--- Directions for this task ---
When the line containing "green brick D15:D18" appears in the data below, begin copying there and stop only after the line containing "pink brick K11:L11".

--- Records to use ---
"""

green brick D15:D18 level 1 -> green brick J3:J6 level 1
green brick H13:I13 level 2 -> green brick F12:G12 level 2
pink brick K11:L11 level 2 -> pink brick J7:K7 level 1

"""
"""

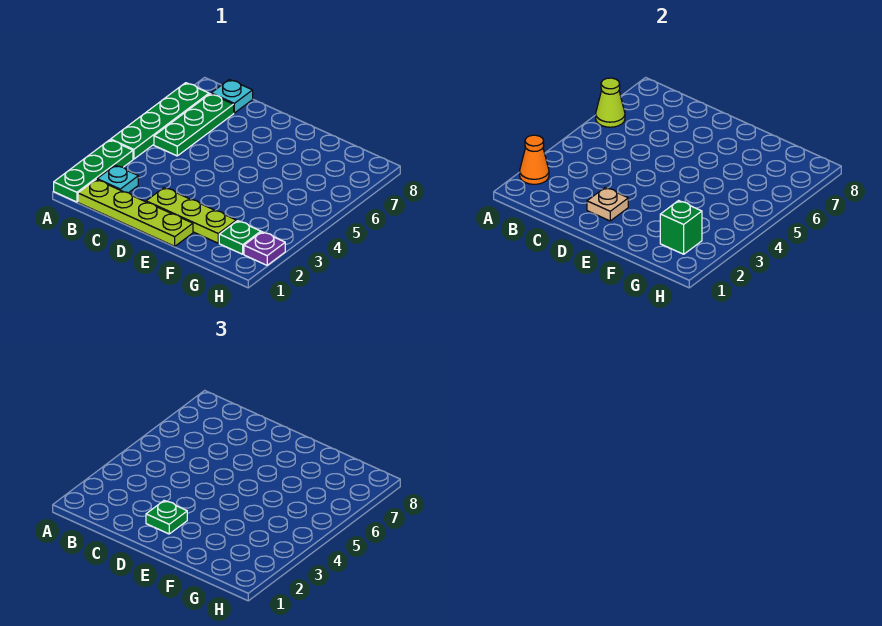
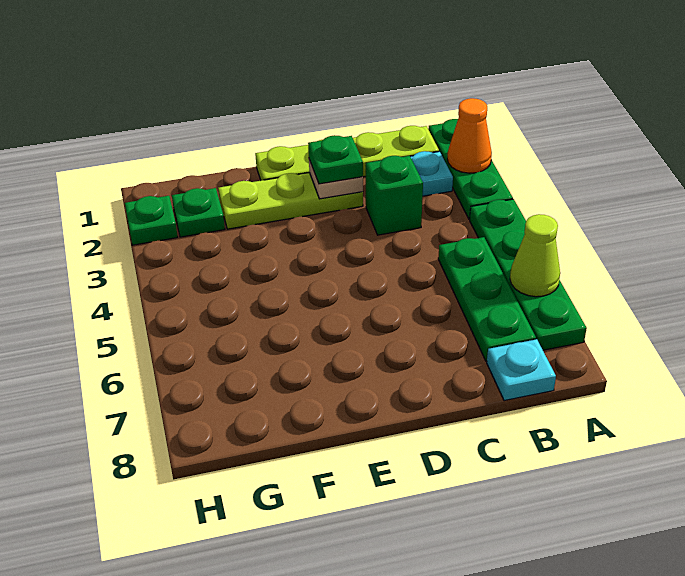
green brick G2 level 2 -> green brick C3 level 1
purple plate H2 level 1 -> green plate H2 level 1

"""
"""

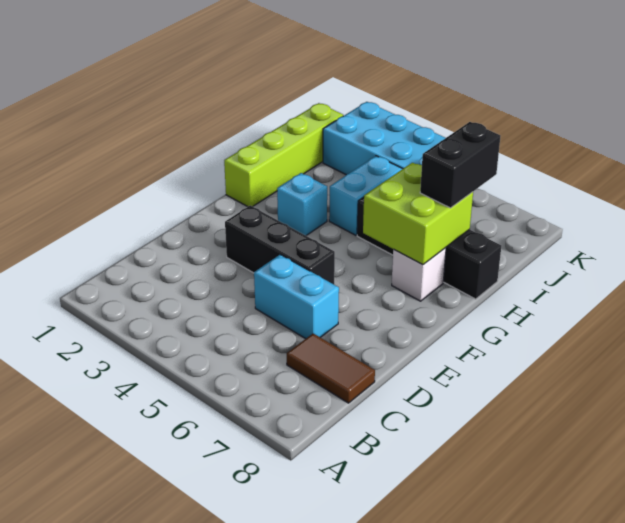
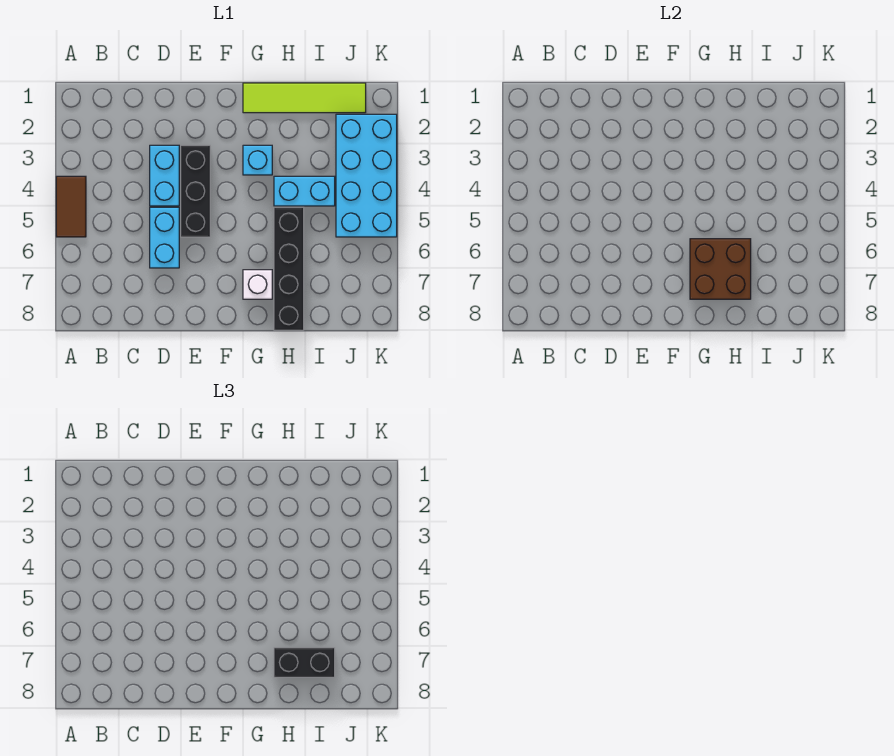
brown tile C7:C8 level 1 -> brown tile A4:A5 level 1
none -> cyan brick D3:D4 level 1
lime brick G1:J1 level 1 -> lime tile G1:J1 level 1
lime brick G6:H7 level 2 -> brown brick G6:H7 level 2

"""

--- Problem solution ---
green brick D15:D18 level 1 -> green brick J3:J6 level 1
green brick H13:I13 level 2 -> green brick F12:G12 level 2
pink brick K11:L11 level 2 -> pink brick J7:K7 level 1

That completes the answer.